Rewrite the stretch of the listing below, from the line containing "Trace every road" through the line containing "road 1 (primary): [(179,511),(264,151)]", as a JSON list of strings with one string per line and blank lines left out.
◆ ◆ ◆
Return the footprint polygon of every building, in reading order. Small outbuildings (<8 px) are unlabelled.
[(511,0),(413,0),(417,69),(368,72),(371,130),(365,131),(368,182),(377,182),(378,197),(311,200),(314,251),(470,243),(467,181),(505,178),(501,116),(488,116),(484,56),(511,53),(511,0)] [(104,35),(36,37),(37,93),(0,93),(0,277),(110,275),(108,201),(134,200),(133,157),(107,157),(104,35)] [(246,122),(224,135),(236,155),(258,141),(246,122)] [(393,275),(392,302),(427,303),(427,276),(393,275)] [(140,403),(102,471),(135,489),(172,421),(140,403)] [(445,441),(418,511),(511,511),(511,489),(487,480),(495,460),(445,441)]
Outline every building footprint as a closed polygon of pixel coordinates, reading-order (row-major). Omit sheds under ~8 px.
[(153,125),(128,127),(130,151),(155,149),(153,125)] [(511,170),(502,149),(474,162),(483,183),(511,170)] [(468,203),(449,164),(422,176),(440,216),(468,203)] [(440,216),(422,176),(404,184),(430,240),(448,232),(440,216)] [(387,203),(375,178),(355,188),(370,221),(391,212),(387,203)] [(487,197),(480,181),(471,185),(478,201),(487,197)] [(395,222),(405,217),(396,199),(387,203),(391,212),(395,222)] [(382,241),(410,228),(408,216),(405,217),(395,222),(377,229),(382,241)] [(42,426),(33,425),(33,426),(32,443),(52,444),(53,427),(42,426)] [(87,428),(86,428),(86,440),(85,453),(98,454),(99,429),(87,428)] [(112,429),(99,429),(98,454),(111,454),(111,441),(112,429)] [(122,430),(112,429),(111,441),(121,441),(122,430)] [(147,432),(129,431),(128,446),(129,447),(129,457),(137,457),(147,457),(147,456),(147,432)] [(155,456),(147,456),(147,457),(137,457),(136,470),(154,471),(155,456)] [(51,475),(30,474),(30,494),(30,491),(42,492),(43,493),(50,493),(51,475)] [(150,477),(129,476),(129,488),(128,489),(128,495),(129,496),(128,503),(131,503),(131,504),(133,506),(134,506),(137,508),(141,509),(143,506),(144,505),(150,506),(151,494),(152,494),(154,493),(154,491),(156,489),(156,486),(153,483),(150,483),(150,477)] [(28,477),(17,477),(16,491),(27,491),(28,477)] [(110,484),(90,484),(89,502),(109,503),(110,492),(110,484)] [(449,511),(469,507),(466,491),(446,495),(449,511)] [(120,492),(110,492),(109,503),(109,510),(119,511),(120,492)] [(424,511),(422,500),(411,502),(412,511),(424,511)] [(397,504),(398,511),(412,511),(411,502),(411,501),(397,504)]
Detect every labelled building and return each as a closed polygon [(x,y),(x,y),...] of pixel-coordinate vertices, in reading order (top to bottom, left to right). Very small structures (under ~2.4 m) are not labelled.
◆ ◆ ◆
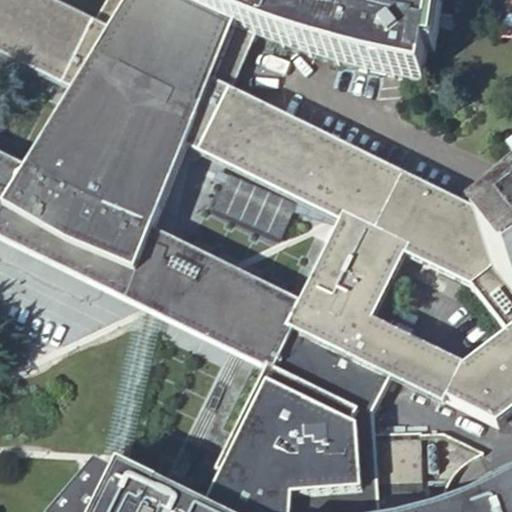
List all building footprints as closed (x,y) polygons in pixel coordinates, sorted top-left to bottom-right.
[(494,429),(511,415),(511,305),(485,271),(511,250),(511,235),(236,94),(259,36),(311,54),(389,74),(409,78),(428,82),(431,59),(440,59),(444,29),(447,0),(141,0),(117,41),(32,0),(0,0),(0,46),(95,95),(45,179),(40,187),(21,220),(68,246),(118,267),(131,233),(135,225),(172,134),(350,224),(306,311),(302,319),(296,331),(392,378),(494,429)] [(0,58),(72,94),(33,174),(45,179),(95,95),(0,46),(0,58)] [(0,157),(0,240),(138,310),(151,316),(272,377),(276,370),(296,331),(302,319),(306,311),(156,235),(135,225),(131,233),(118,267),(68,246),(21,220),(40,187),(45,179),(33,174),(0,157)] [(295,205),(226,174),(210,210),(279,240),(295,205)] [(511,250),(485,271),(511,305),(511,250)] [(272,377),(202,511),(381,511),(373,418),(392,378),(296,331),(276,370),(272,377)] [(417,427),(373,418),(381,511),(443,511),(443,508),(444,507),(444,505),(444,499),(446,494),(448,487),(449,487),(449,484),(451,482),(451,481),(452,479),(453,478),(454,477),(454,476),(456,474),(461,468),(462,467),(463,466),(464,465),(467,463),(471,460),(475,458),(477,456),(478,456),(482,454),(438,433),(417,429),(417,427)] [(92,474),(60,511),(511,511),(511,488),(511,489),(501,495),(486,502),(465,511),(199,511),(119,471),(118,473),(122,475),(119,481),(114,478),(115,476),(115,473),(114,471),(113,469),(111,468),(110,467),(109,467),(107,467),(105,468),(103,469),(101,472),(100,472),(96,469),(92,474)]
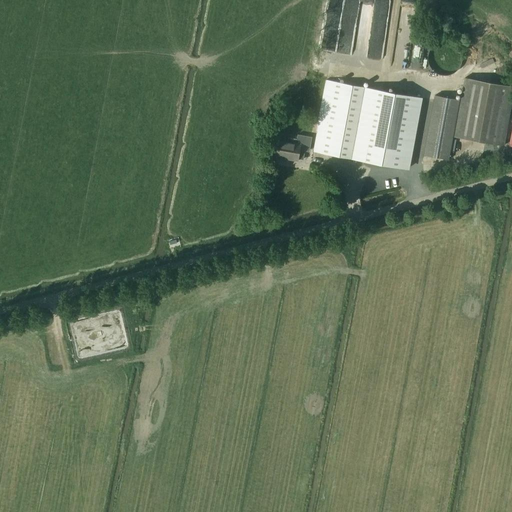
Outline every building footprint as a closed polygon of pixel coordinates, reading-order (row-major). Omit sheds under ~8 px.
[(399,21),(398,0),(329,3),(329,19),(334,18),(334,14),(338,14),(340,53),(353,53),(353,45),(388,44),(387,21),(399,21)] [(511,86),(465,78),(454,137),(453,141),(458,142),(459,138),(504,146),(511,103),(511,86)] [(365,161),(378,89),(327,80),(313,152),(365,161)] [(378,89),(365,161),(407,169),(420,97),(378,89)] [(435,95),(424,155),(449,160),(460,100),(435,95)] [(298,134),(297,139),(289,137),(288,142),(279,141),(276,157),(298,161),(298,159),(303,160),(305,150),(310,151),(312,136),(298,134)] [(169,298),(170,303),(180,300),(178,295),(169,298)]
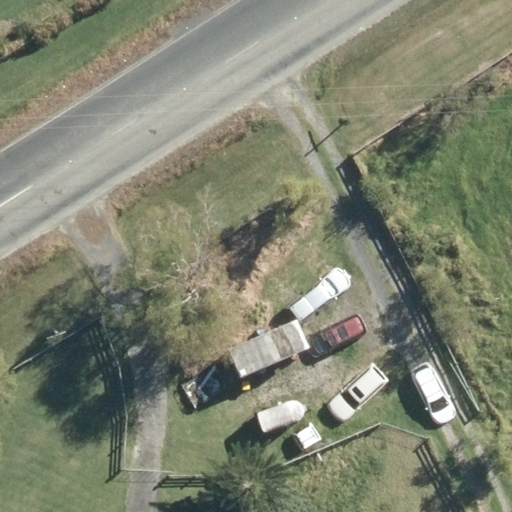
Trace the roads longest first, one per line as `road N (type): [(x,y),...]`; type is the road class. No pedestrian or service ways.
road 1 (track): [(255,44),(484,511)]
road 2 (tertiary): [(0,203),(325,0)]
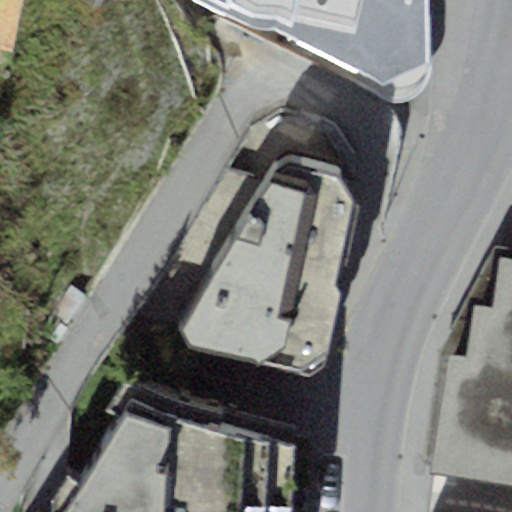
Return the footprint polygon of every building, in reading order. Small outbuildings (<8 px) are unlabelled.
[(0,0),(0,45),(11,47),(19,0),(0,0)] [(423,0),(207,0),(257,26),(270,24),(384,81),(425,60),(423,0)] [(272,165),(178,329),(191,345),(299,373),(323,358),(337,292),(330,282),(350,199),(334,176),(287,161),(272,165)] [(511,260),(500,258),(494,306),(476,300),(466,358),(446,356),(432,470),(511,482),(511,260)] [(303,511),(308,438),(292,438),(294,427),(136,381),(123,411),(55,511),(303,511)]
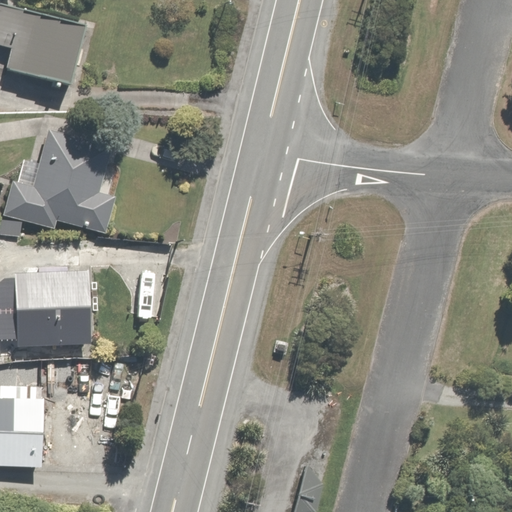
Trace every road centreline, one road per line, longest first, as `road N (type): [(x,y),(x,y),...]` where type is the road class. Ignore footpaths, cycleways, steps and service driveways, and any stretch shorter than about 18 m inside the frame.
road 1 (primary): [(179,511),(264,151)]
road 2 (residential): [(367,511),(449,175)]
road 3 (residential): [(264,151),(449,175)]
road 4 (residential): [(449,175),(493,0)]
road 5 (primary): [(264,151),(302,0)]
◆ ◆ ◆
**Answer to this exercise:**
[
  "Trace every road centreline, one road per line, longest first, as `road N (type): [(x,y),(x,y),...]` where type is the road class. Ignore footpaths, cycleways, steps and service driveways, and any stretch shorter than about 18 m inside the frame.",
  "road 1 (primary): [(179,511),(264,151)]"
]